以下の一覧の全行を、一切改変せずにそのまま再出力せよ。

─── 入力データ ───

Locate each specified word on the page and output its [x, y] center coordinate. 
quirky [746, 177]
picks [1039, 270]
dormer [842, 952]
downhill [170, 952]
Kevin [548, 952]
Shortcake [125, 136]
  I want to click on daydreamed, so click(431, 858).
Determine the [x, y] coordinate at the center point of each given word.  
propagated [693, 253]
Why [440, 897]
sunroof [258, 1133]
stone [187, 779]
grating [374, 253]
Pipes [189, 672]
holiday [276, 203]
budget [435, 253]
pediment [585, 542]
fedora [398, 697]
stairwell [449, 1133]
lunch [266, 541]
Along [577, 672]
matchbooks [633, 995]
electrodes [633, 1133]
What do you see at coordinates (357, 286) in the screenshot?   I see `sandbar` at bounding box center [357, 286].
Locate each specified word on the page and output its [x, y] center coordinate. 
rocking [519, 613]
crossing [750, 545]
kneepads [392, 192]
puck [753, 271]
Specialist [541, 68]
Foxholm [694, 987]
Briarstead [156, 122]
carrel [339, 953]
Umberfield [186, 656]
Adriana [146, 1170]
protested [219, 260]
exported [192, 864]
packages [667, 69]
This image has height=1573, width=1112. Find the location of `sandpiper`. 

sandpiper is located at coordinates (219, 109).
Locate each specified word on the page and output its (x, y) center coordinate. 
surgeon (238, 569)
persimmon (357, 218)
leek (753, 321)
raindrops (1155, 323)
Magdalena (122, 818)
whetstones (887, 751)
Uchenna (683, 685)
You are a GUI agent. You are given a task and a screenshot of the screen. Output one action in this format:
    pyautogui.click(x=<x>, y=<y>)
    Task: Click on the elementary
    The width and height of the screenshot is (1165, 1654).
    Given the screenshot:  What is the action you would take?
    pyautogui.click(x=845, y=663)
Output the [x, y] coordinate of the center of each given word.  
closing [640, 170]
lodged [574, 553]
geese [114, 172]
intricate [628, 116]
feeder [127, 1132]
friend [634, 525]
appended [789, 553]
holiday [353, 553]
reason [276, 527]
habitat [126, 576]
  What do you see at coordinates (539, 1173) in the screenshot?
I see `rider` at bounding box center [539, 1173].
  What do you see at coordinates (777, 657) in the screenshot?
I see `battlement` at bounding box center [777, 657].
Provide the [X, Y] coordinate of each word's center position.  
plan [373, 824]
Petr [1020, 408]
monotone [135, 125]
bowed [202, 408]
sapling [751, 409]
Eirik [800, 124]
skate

───

実行結果:
Locate each specified word on the page and output its [x, y] center coordinate. 
quirky [746, 177]
picks [1039, 270]
dormer [842, 952]
downhill [170, 952]
Kevin [548, 952]
Shortcake [125, 136]
  I want to click on daydreamed, so click(431, 858).
Determine the [x, y] coordinate at the center point of each given word.  
propagated [693, 253]
Why [440, 897]
sunroof [258, 1133]
stone [187, 779]
grating [374, 253]
Pipes [189, 672]
holiday [276, 203]
budget [435, 253]
pediment [585, 542]
fedora [398, 697]
stairwell [449, 1133]
lunch [266, 541]
Along [577, 672]
matchbooks [633, 995]
electrodes [633, 1133]
What do you see at coordinates (357, 286) in the screenshot?   I see `sandbar` at bounding box center [357, 286].
Locate each specified word on the page and output its [x, y] center coordinate. 
rocking [519, 613]
crossing [750, 545]
kneepads [392, 192]
puck [753, 271]
Specialist [541, 68]
Foxholm [694, 987]
Briarstead [156, 122]
carrel [339, 953]
Umberfield [186, 656]
Adriana [146, 1170]
protested [219, 260]
exported [192, 864]
packages [667, 69]
This image has height=1573, width=1112. Find the location of `sandpiper`. 

sandpiper is located at coordinates (219, 109).
Locate each specified word on the page and output its (x, y) center coordinate. 
surgeon (238, 569)
persimmon (357, 218)
leek (753, 321)
raindrops (1155, 323)
Magdalena (122, 818)
whetstones (887, 751)
Uchenna (683, 685)
You are a GUI agent. You are given a task and a screenshot of the screen. Output one action in this format:
    pyautogui.click(x=<x>, y=<y>)
    Task: Click on the elementary
    The width and height of the screenshot is (1165, 1654).
    Given the screenshot:  What is the action you would take?
    pyautogui.click(x=845, y=663)
Output the [x, y] coordinate of the center of each given word.  
closing [640, 170]
lodged [574, 553]
geese [114, 172]
intricate [628, 116]
feeder [127, 1132]
friend [634, 525]
appended [789, 553]
holiday [353, 553]
reason [276, 527]
habitat [126, 576]
  What do you see at coordinates (539, 1173) in the screenshot?
I see `rider` at bounding box center [539, 1173].
  What do you see at coordinates (777, 657) in the screenshot?
I see `battlement` at bounding box center [777, 657].
Provide the [X, Y] coordinate of each word's center position.  
plan [373, 824]
Petr [1020, 408]
monotone [135, 125]
bowed [202, 408]
sapling [751, 409]
Eirik [800, 124]
skate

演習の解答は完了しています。